**AIM OF THE TASK**
Could you put every line of the records below into a JSON list of strings, one string per line, with blank lines skipped and the pictures left out?

Entries on where items appear

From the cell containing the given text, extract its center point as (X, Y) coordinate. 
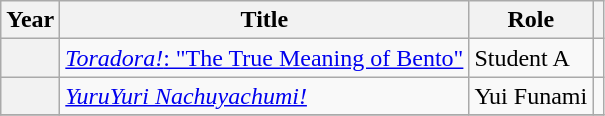
Toradora!: "The True Meaning of Bento" (264, 58)
Yui Funami (531, 96)
Student A (531, 58)
YuruYuri Nachuyachumi! (264, 96)
Year (30, 20)
Role (531, 20)
Title (264, 20)
For the text-containing cell, return its midpoint in [X, Y] coordinate format. 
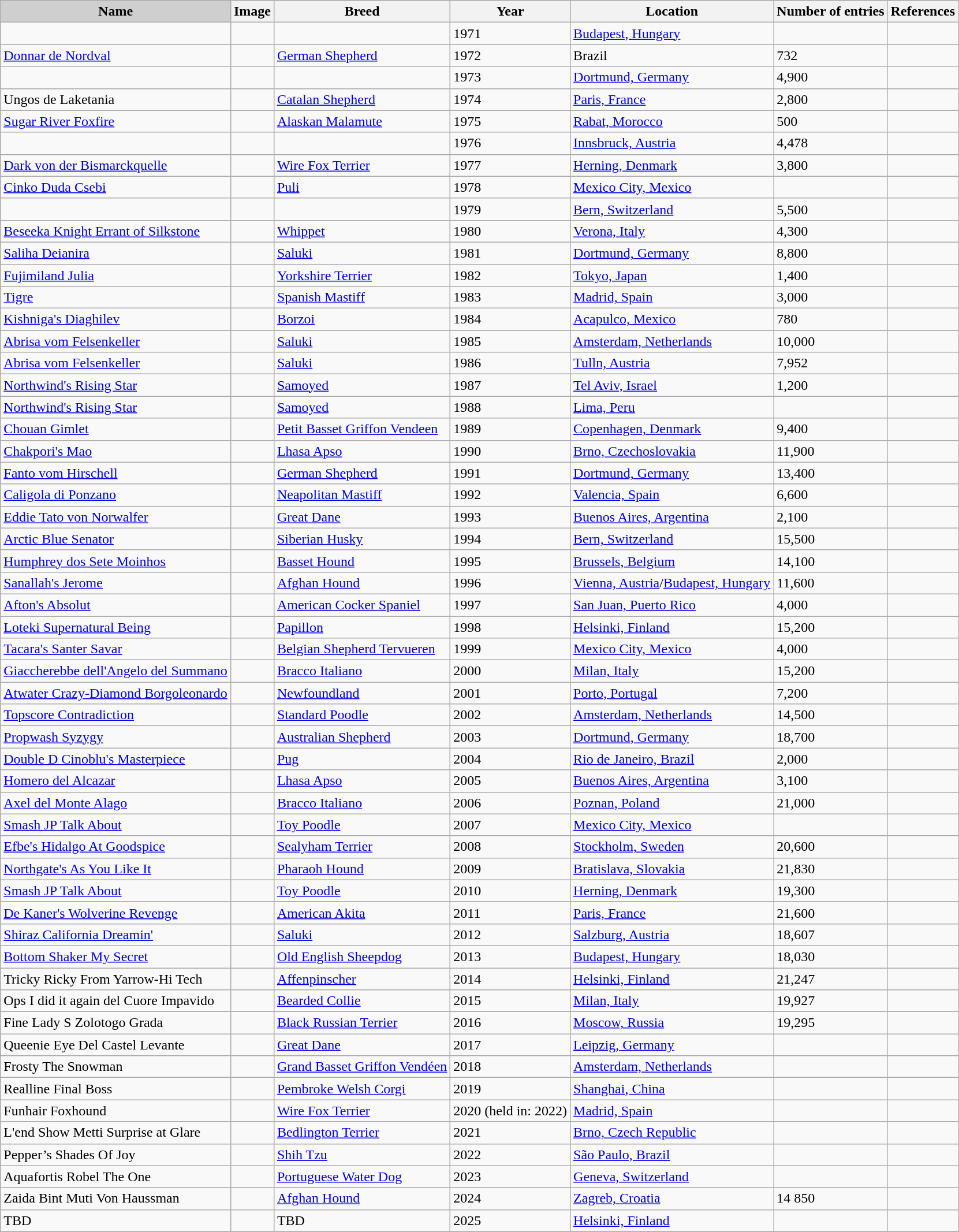
8,800 [830, 253]
Eddie Tato von Norwalfer [115, 517]
18,030 [830, 956]
1996 [510, 583]
1988 [510, 407]
Borzoi [361, 319]
Tigre [115, 297]
2013 [510, 956]
Zagreb, Croatia [672, 1198]
Number of entries [830, 12]
Frosty The Snowman [115, 1066]
Name [115, 12]
Puli [361, 187]
2011 [510, 912]
Porto, Portugal [672, 693]
Siberian Husky [361, 539]
1986 [510, 363]
Vienna, Austria/Budapest, Hungary [672, 583]
9,400 [830, 429]
1980 [510, 231]
6,600 [830, 495]
Tricky Ricky From Yarrow-Hi Tech [115, 979]
San Juan, Puerto Rico [672, 604]
2008 [510, 846]
Efbe's Hidalgo At Goodspice [115, 846]
1987 [510, 385]
11,900 [830, 451]
1,200 [830, 385]
Shanghai, China [672, 1088]
Newfoundland [361, 693]
20,600 [830, 846]
1995 [510, 561]
2,100 [830, 517]
Realline Final Boss [115, 1088]
Stockholm, Sweden [672, 846]
4,300 [830, 231]
2006 [510, 803]
2018 [510, 1066]
Saliha Deianira [115, 253]
Caligola di Ponzano [115, 495]
Loteki Supernatural Being [115, 626]
2000 [510, 671]
2014 [510, 979]
21,247 [830, 979]
Tulln, Austria [672, 363]
Donnar de Nordval [115, 55]
Standard Poodle [361, 715]
Moscow, Russia [672, 1023]
1984 [510, 319]
2015 [510, 1001]
2003 [510, 737]
19,295 [830, 1023]
Zaida Bint Muti Von Haussman [115, 1198]
1982 [510, 275]
21,000 [830, 803]
1,400 [830, 275]
2025 [510, 1220]
Propwash Syzygy [115, 737]
19,300 [830, 890]
732 [830, 55]
2001 [510, 693]
780 [830, 319]
Sealyham Terrier [361, 846]
Brussels, Belgium [672, 561]
Shiraz California Dreamin' [115, 934]
1994 [510, 539]
10,000 [830, 341]
Tacara's Santer Savar [115, 649]
Sanallah's Jerome [115, 583]
Petit Basset Griffon Vendeen [361, 429]
De Kaner's Wolverine Revenge [115, 912]
Lima, Peru [672, 407]
Funhair Foxhound [115, 1110]
Dark von der Bismarckquelle [115, 165]
1993 [510, 517]
Old English Sheepdog [361, 956]
2022 [510, 1154]
Papillon [361, 626]
Pharaoh Hound [361, 868]
Rabat, Morocco [672, 121]
2002 [510, 715]
Atwater Crazy-Diamond Borgoleonardo [115, 693]
1992 [510, 495]
2023 [510, 1176]
4,900 [830, 77]
1985 [510, 341]
São Paulo, Brazil [672, 1154]
Tokyo, Japan [672, 275]
2010 [510, 890]
Topscore Contradiction [115, 715]
2012 [510, 934]
Breed [361, 12]
Afton's Absolut [115, 604]
2020 (held in: 2022) [510, 1110]
2024 [510, 1198]
American Cocker Spaniel [361, 604]
Pembroke Welsh Corgi [361, 1088]
Valencia, Spain [672, 495]
Fine Lady S Zolotogo Grada [115, 1023]
2019 [510, 1088]
1973 [510, 77]
Pepper’s Shades Of Joy [115, 1154]
1971 [510, 33]
Image [252, 12]
11,600 [830, 583]
Whippet [361, 231]
2005 [510, 781]
1997 [510, 604]
Bearded Collie [361, 1001]
References [923, 12]
2021 [510, 1132]
Double D Cinoblu's Masterpiece [115, 759]
Spanish Mastiff [361, 297]
2,000 [830, 759]
1972 [510, 55]
1981 [510, 253]
7,952 [830, 363]
Yorkshire Terrier [361, 275]
14,100 [830, 561]
American Akita [361, 912]
Poznan, Poland [672, 803]
Basset Hound [361, 561]
Fujimiland Julia [115, 275]
Innsbruck, Austria [672, 143]
Homero del Alcazar [115, 781]
Catalan Shepherd [361, 99]
1977 [510, 165]
1978 [510, 187]
Chouan Gimlet [115, 429]
Leipzig, Germany [672, 1044]
Bratislava, Slovakia [672, 868]
Salzburg, Austria [672, 934]
2017 [510, 1044]
1989 [510, 429]
3,100 [830, 781]
18,607 [830, 934]
14 850 [830, 1198]
Shih Tzu [361, 1154]
Copenhagen, Denmark [672, 429]
Acapulco, Mexico [672, 319]
1990 [510, 451]
21,600 [830, 912]
15,500 [830, 539]
4,478 [830, 143]
1998 [510, 626]
Aquafortis Robel The One [115, 1176]
Pug [361, 759]
Black Russian Terrier [361, 1023]
Humphrey dos Sete Moinhos [115, 561]
2007 [510, 824]
2,800 [830, 99]
Beseeka Knight Errant of Silkstone [115, 231]
Sugar River Foxfire [115, 121]
Australian Shepherd [361, 737]
Affenpinscher [361, 979]
13,400 [830, 473]
Brazil [672, 55]
7,200 [830, 693]
Ops I did it again del Cuore Impavido [115, 1001]
Portuguese Water Dog [361, 1176]
Year [510, 12]
2004 [510, 759]
18,700 [830, 737]
Grand Basset Griffon Vendéen [361, 1066]
Alaskan Malamute [361, 121]
Northgate's As You Like It [115, 868]
Brno, Czechoslovakia [672, 451]
Giaccherebbe dell'Angelo del Summano [115, 671]
Fanto vom Hirschell [115, 473]
Tel Aviv, Israel [672, 385]
1999 [510, 649]
21,830 [830, 868]
500 [830, 121]
Queenie Eye Del Castel Levante [115, 1044]
1974 [510, 99]
Axel del Monte Alago [115, 803]
Belgian Shepherd Tervueren [361, 649]
Verona, Italy [672, 231]
19,927 [830, 1001]
Cinko Duda Csebi [115, 187]
1991 [510, 473]
Geneva, Switzerland [672, 1176]
1983 [510, 297]
3,000 [830, 297]
14,500 [830, 715]
Neapolitan Mastiff [361, 495]
Bedlington Terrier [361, 1132]
1979 [510, 209]
Arctic Blue Senator [115, 539]
Ungos de Laketania [115, 99]
3,800 [830, 165]
L'end Show Metti Surprise at Glare [115, 1132]
1976 [510, 143]
Rio de Janeiro, Brazil [672, 759]
Brno, Czech Republic [672, 1132]
2016 [510, 1023]
2009 [510, 868]
Kishniga's Diaghilev [115, 319]
Chakpori's Mao [115, 451]
Location [672, 12]
1975 [510, 121]
Bottom Shaker My Secret [115, 956]
5,500 [830, 209]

**CORRECT RESPONSE**
[
  "From the cell containing the given text, extract its center point as (X, Y) coordinate. ",
  "Toradora!: \"The True Meaning of Bento\" (264, 58)",
  "Yui Funami (531, 96)",
  "Student A (531, 58)",
  "YuruYuri Nachuyachumi! (264, 96)",
  "Year (30, 20)",
  "Role (531, 20)",
  "Title (264, 20)",
  "For the text-containing cell, return its midpoint in [X, Y] coordinate format. ",
  "8,800 [830, 253]",
  "Eddie Tato von Norwalfer [115, 517]",
  "18,030 [830, 956]",
  "1996 [510, 583]",
  "1988 [510, 407]",
  "Borzoi [361, 319]",
  "Tigre [115, 297]",
  "2013 [510, 956]",
  "Zagreb, Croatia [672, 1198]",
  "Number of entries [830, 12]",
  "Frosty The Snowman [115, 1066]",
  "Name [115, 12]",
  "Puli [361, 187]",
  "2011 [510, 912]",
  "Porto, Portugal [672, 693]",
  "Siberian Husky [361, 539]",
  "1986 [510, 363]",
  "Vienna, Austria/Budapest, Hungary [672, 583]",
  "9,400 [830, 429]",
  "1980 [510, 231]",
  "6,600 [830, 495]",
  "Tricky Ricky From Yarrow-Hi Tech [115, 979]",
  "San Juan, Puerto Rico [672, 604]",
  "2008 [510, 846]",
  "Efbe's Hidalgo At Goodspice [115, 846]",
  "1987 [510, 385]",
  "11,900 [830, 451]",
  "1,200 [830, 385]",
  "Shanghai, China [672, 1088]",
  "Newfoundland [361, 693]",
  "20,600 [830, 846]",
  "1995 [510, 561]",
  "2,100 [830, 517]",
  "Realline Final Boss [115, 1088]",
  "Stockholm, Sweden [672, 846]",
  "4,300 [830, 231]",
  "2006 [510, 803]",
  "2018 [510, 1066]",
  "Saliha Deianira [115, 253]",
  "Caligola di Ponzano [115, 495]",
  "Loteki Supernatural Being [115, 626]",
  "2000 [510, 671]",
  "2014 [510, 979]",
  "21,247 [830, 979]",
  "Tulln, Austria [672, 363]",
  "Donnar de Nordval [115, 55]",
  "Standard Poodle [361, 715]",
  "Moscow, Russia [672, 1023]",
  "1984 [510, 319]",
  "2015 [510, 1001]",
  "2003 [510, 737]",
  "19,295 [830, 1023]",
  "Zaida Bint Muti Von Haussman [115, 1198]",
  "1982 [510, 275]",
  "21,000 [830, 803]",
  "1,400 [830, 275]",
  "2025 [510, 1220]",
  "Propwash Syzygy [115, 737]",
  "19,300 [830, 890]",
  "732 [830, 55]",
  "2001 [510, 693]",
  "780 [830, 319]",
  "Sealyham Terrier [361, 846]",
  "Brussels, Belgium [672, 561]",
  "Shiraz California Dreamin' [115, 934]",
  "1994 [510, 539]",
  "10,000 [830, 341]",
  "Tacara's Santer Savar [115, 649]",
  "Sanallah's Jerome [115, 583]",
  "Petit Basset Griffon Vendeen [361, 429]",
  "De Kaner's Wolverine Revenge [115, 912]",
  "Lima, Peru [672, 407]",
  "Funhair Foxhound [115, 1110]",
  "Dark von der Bismarckquelle [115, 165]",
  "1993 [510, 517]",
  "Old English Sheepdog [361, 956]",
  "2022 [510, 1154]",
  "Papillon [361, 626]",
  "Pharaoh Hound [361, 868]",
  "Rabat, Morocco [672, 121]",
  "2002 [510, 715]",
  "Atwater Crazy-Diamond Borgoleonardo [115, 693]",
  "1992 [510, 495]",
  "2023 [510, 1176]",
  "4,900 [830, 77]",
  "1985 [510, 341]",
  "São Paulo, Brazil [672, 1154]",
  "Tokyo, Japan [672, 275]",
  "2010 [510, 890]",
  "Topscore Contradiction [115, 715]",
  "2012 [510, 934]",
  "Breed [361, 12]",
  "Afton's Absolut [115, 604]",
  "2020 (held in: 2022) [510, 1110]",
  "2024 [510, 1198]",
  "American Cocker Spaniel [361, 604]",
  "Pembroke Welsh Corgi [361, 1088]",
  "Valencia, Spain [672, 495]",
  "Fine Lady S Zolotogo Grada [115, 1023]",
  "2019 [510, 1088]",
  "1973 [510, 77]",
  "Pepper’s Shades Of Joy [115, 1154]",
  "1971 [510, 33]",
  "Image [252, 12]",
  "11,600 [830, 583]",
  "Whippet [361, 231]",
  "2005 [510, 781]",
  "1997 [510, 604]",
  "Bearded Collie [361, 1001]",
  "References [923, 12]",
  "2021 [510, 1132]",
  "Double D Cinoblu's Masterpiece [115, 759]",
  "Spanish Mastiff [361, 297]",
  "2,000 [830, 759]",
  "1972 [510, 55]",
  "1981 [510, 253]",
  "7,952 [830, 363]",
  "Yorkshire Terrier [361, 275]",
  "14,100 [830, 561]",
  "American Akita [361, 912]",
  "Poznan, Poland [672, 803]",
  "Basset Hound [361, 561]",
  "Fujimiland Julia [115, 275]",
  "Innsbruck, Austria [672, 143]",
  "Homero del Alcazar [115, 781]",
  "Catalan Shepherd [361, 99]",
  "1977 [510, 165]",
  "1978 [510, 187]",
  "Chouan Gimlet [115, 429]",
  "Leipzig, Germany [672, 1044]",
  "Bratislava, Slovakia [672, 868]",
  "Salzburg, Austria [672, 934]",
  "2017 [510, 1044]",
  "1989 [510, 429]",
  "3,100 [830, 781]",
  "18,607 [830, 934]",
  "14 850 [830, 1198]",
  "Shih Tzu [361, 1154]",
  "Copenhagen, Denmark [672, 429]",
  "Acapulco, Mexico [672, 319]",
  "1990 [510, 451]",
  "21,600 [830, 912]",
  "15,500 [830, 539]",
  "4,478 [830, 143]",
  "1998 [510, 626]",
  "Aquafortis Robel The One [115, 1176]",
  "Pug [361, 759]",
  "Black Russian Terrier [361, 1023]",
  "Humphrey dos Sete Moinhos [115, 561]",
  "2007 [510, 824]",
  "2,800 [830, 99]",
  "Beseeka Knight Errant of Silkstone [115, 231]",
  "Sugar River Foxfire [115, 121]",
  "Australian Shepherd [361, 737]",
  "Affenpinscher [361, 979]",
  "13,400 [830, 473]",
  "Brazil [672, 55]",
  "7,200 [830, 693]",
  "Ops I did it again del Cuore Impavido [115, 1001]",
  "Portuguese Water Dog [361, 1176]",
  "Year [510, 12]",
  "2004 [510, 759]",
  "18,700 [830, 737]",
  "Grand Basset Griffon Vendéen [361, 1066]",
  "Alaskan Malamute [361, 121]",
  "Northgate's As You Like It [115, 868]",
  "Brno, Czechoslovakia [672, 451]",
  "Giaccherebbe dell'Angelo del Summano [115, 671]",
  "Fanto vom Hirschell [115, 473]",
  "Tel Aviv, Israel [672, 385]",
  "1999 [510, 649]",
  "21,830 [830, 868]",
  "500 [830, 121]",
  "Queenie Eye Del Castel Levante [115, 1044]",
  "1974 [510, 99]",
  "Axel del Monte Alago [115, 803]",
  "Belgian Shepherd Tervueren [361, 649]",
  "Verona, Italy [672, 231]",
  "19,927 [830, 1001]",
  "Cinko Duda Csebi [115, 187]",
  "1991 [510, 473]",
  "Geneva, Switzerland [672, 1176]",
  "1983 [510, 297]",
  "3,000 [830, 297]",
  "14,500 [830, 715]",
  "Neapolitan Mastiff [361, 495]",
  "Bedlington Terrier [361, 1132]",
  "1979 [510, 209]",
  "Arctic Blue Senator [115, 539]",
  "Ungos de Laketania [115, 99]",
  "3,800 [830, 165]",
  "L'end Show Metti Surprise at Glare [115, 1132]",
  "1976 [510, 143]",
  "Rio de Janeiro, Brazil [672, 759]",
  "Brno, Czech Republic [672, 1132]",
  "2016 [510, 1023]",
  "2009 [510, 868]",
  "Kishniga's Diaghilev [115, 319]",
  "Chakpori's Mao [115, 451]",
  "Location [672, 12]",
  "1975 [510, 121]",
  "Bottom Shaker My Secret [115, 956]",
  "5,500 [830, 209]"
]